§ Data
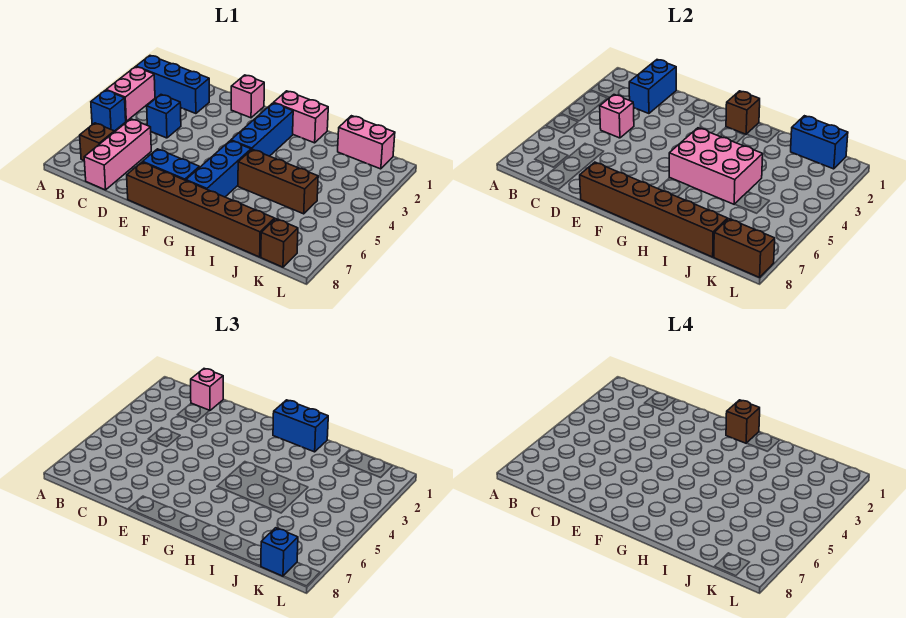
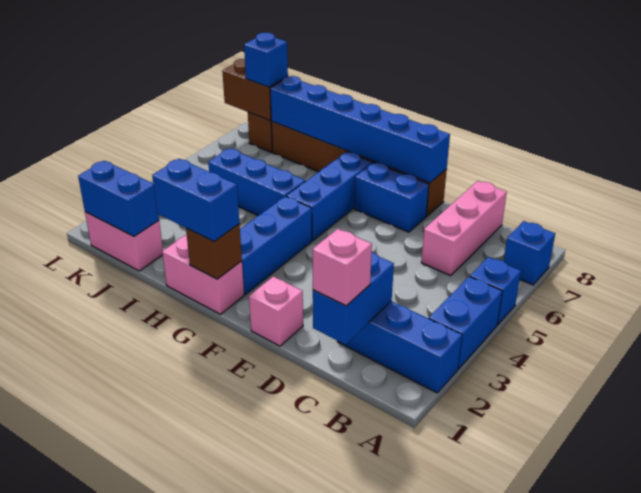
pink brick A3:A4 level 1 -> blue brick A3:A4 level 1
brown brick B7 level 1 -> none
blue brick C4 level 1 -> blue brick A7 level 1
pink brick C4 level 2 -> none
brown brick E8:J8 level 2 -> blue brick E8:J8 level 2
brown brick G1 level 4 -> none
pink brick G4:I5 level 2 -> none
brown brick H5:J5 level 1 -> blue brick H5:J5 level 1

§ Your assignment
The records above must be retyped exactly. Please omit the pictures.

§ Task solution
pink brick A3:A4 level 1 -> blue brick A3:A4 level 1
brown brick B7 level 1 -> none
blue brick C4 level 1 -> blue brick A7 level 1
pink brick C4 level 2 -> none
brown brick E8:J8 level 2 -> blue brick E8:J8 level 2
brown brick G1 level 4 -> none
pink brick G4:I5 level 2 -> none
brown brick H5:J5 level 1 -> blue brick H5:J5 level 1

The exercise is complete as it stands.